## WORK REQUIRED
The data below should be restated word for word, pictures omitted.

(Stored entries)
┌──

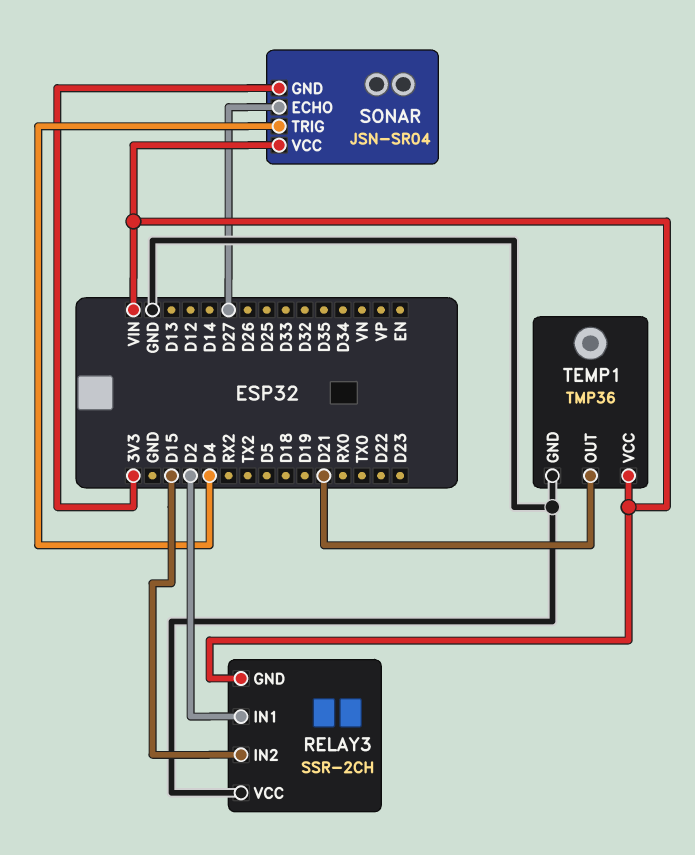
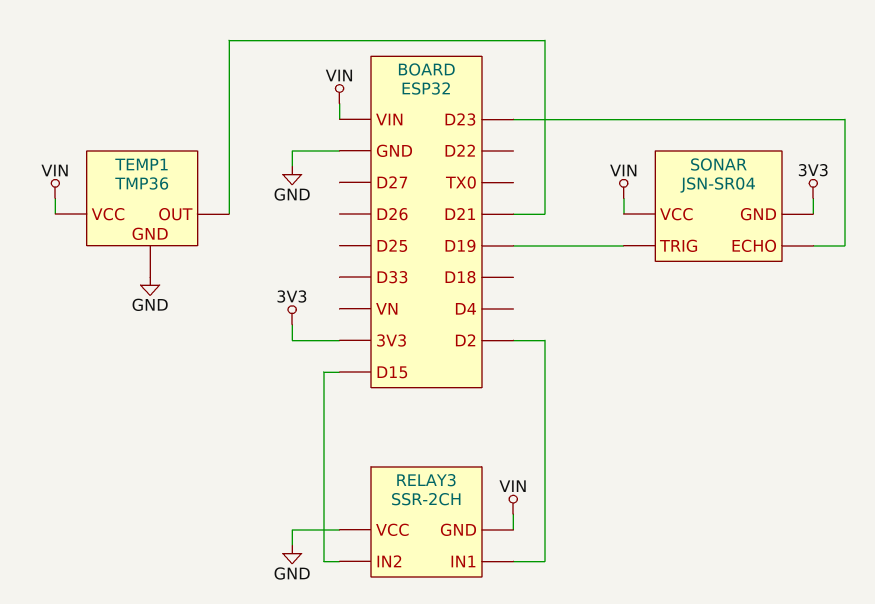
SONAR pin ECHO: D27 -> D23
SONAR pin TRIG: D4 -> D19

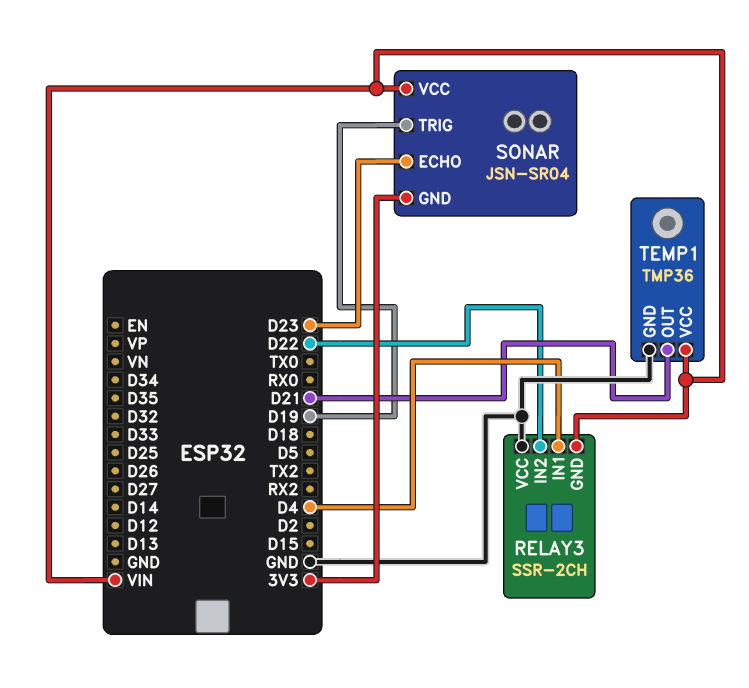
RELAY3 pin IN1: D2 -> D4
RELAY3 pin IN2: D15 -> D22

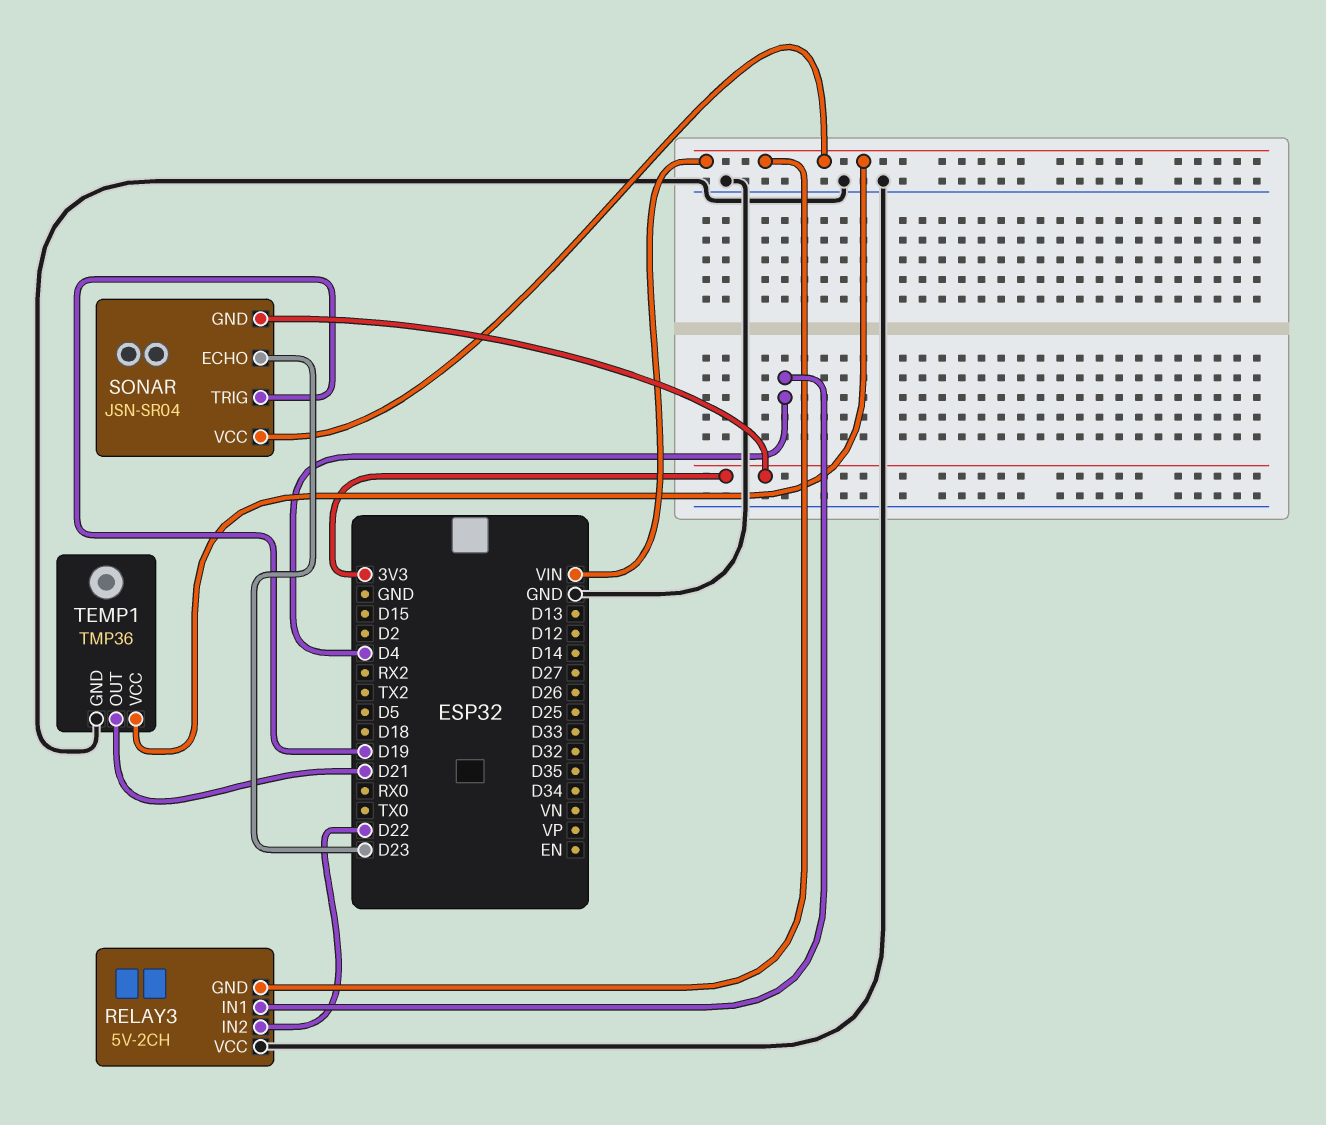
RELAY3: SSR-2CH -> 5V-2CH

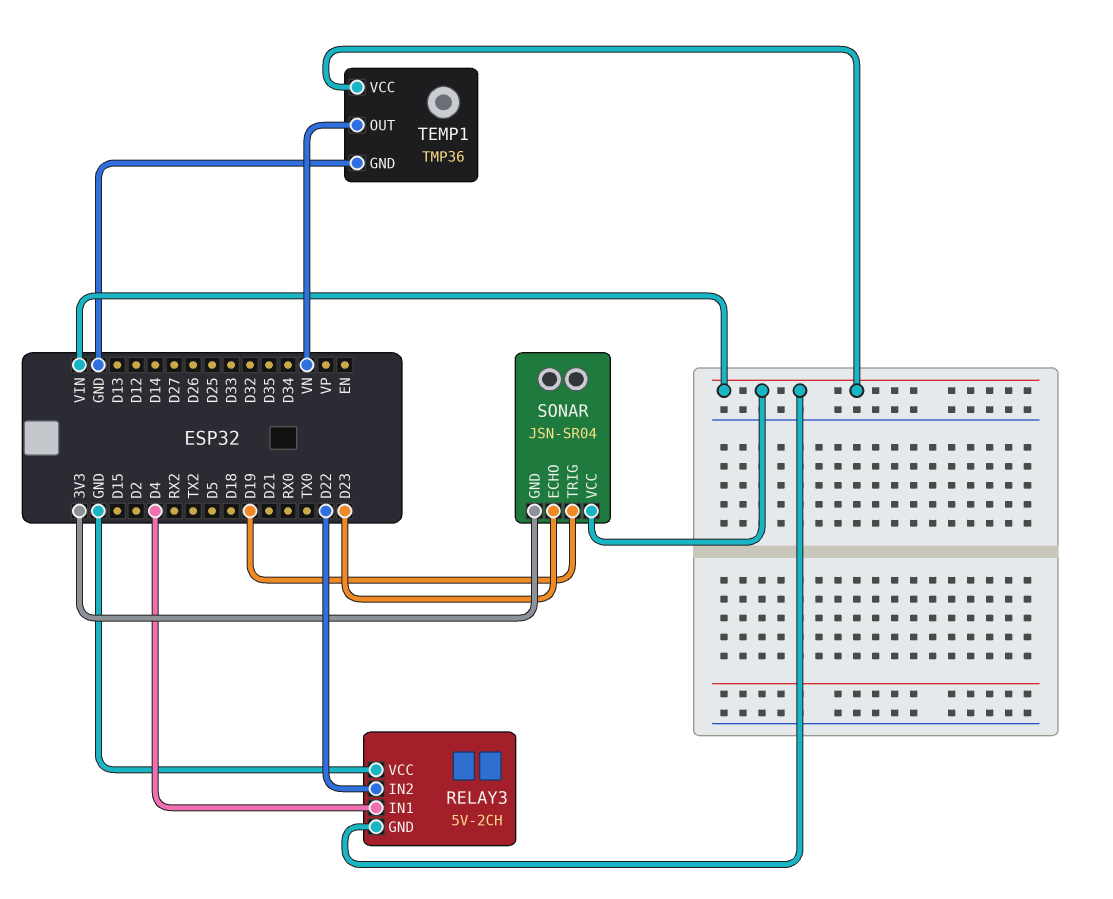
TEMP1 pin OUT: D21 -> VN

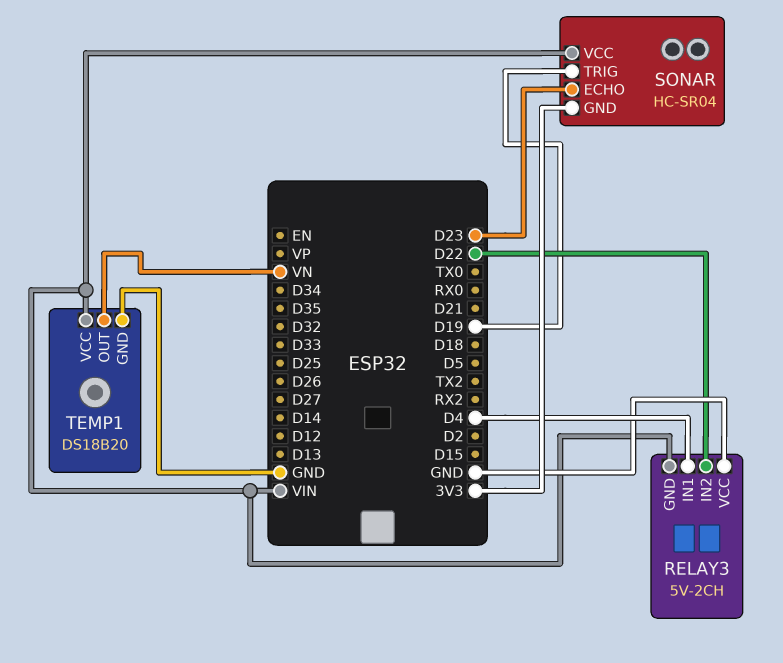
SONAR: JSN-SR04 -> HC-SR04
TEMP1: TMP36 -> DS18B20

└──

## EXERCISE RESULT
SONAR pin ECHO: D27 -> D23
SONAR pin TRIG: D4 -> D19

RELAY3 pin IN1: D2 -> D4
RELAY3 pin IN2: D15 -> D22

RELAY3: SSR-2CH -> 5V-2CH

TEMP1 pin OUT: D21 -> VN

SONAR: JSN-SR04 -> HC-SR04
TEMP1: TMP36 -> DS18B20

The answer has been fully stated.